In this exercise, write out the data word for word and leave every image out.

• [DATA SHOWN]

* * *

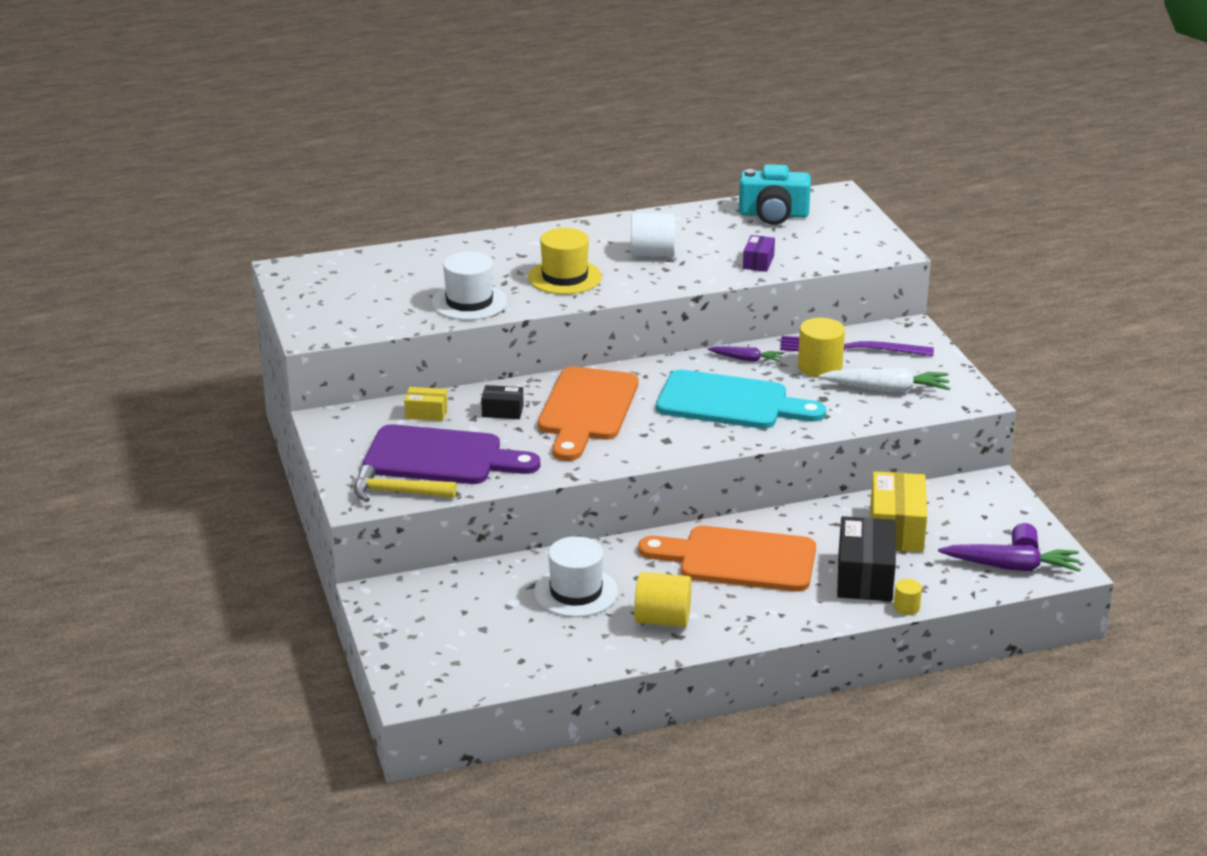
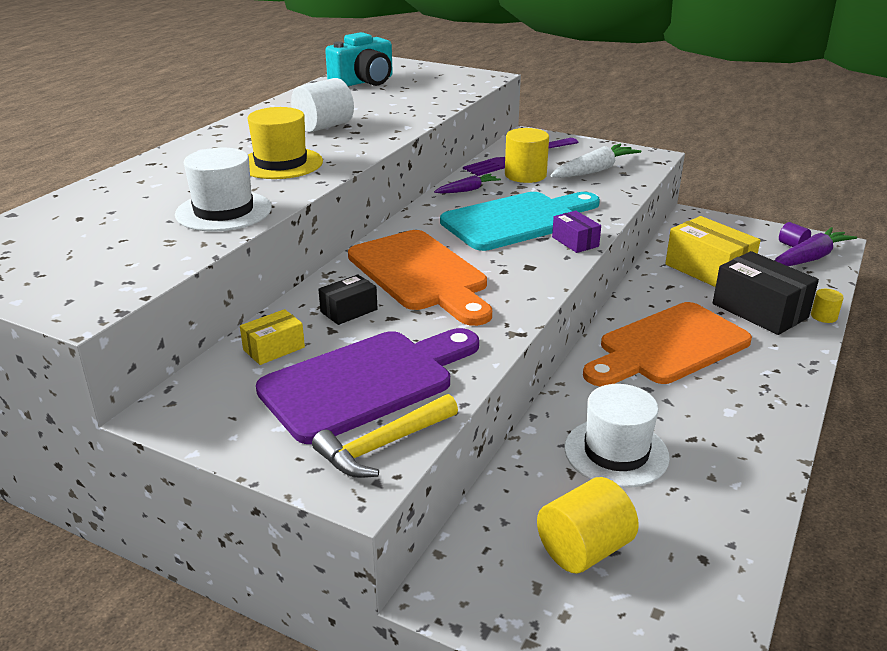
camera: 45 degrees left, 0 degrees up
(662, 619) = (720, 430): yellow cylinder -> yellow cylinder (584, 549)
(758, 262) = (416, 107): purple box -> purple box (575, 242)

* * *

• [TASK SOLUTION]
camera: 45 degrees left, 0 degrees up
(662, 619) = (720, 430): yellow cylinder -> yellow cylinder (584, 549)
(758, 262) = (416, 107): purple box -> purple box (575, 242)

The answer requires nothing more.